REQUEST | Below are some records. Return exactly the lines from the one with "(113, 232) = (146, 172): none -> purple tree" to the one with "(576, 300) = (431, 463): none", and nothing else.

SOURCE MATERIAL |
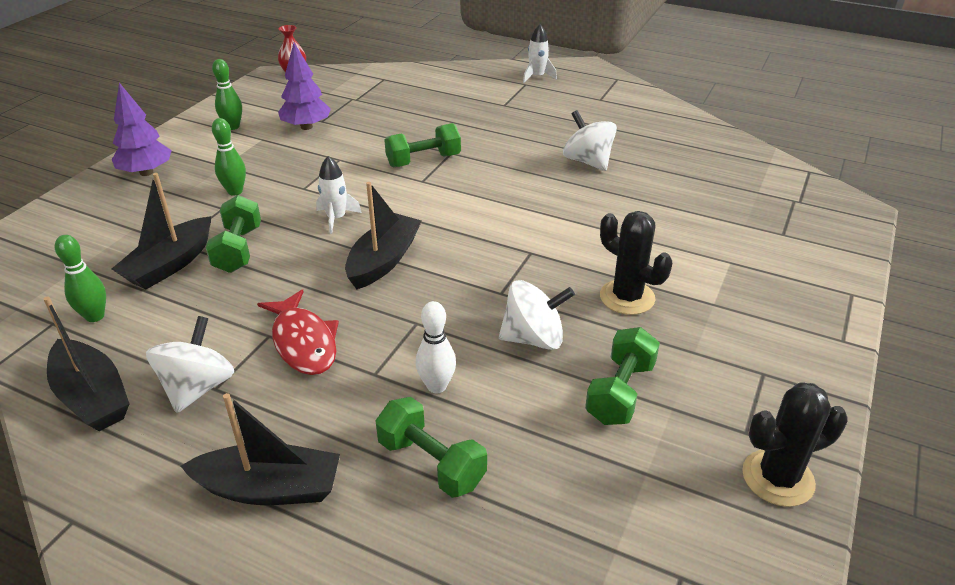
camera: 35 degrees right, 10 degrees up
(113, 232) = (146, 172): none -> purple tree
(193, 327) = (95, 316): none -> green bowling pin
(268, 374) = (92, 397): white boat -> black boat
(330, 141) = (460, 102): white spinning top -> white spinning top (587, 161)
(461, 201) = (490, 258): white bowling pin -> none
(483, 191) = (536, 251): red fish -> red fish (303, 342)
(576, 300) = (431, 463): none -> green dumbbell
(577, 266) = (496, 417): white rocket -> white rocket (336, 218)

OUTPUT OF THE TASK |
(113, 232) = (146, 172): none -> purple tree
(193, 327) = (95, 316): none -> green bowling pin
(268, 374) = (92, 397): white boat -> black boat
(330, 141) = (460, 102): white spinning top -> white spinning top (587, 161)
(461, 201) = (490, 258): white bowling pin -> none
(483, 191) = (536, 251): red fish -> red fish (303, 342)
(576, 300) = (431, 463): none -> green dumbbell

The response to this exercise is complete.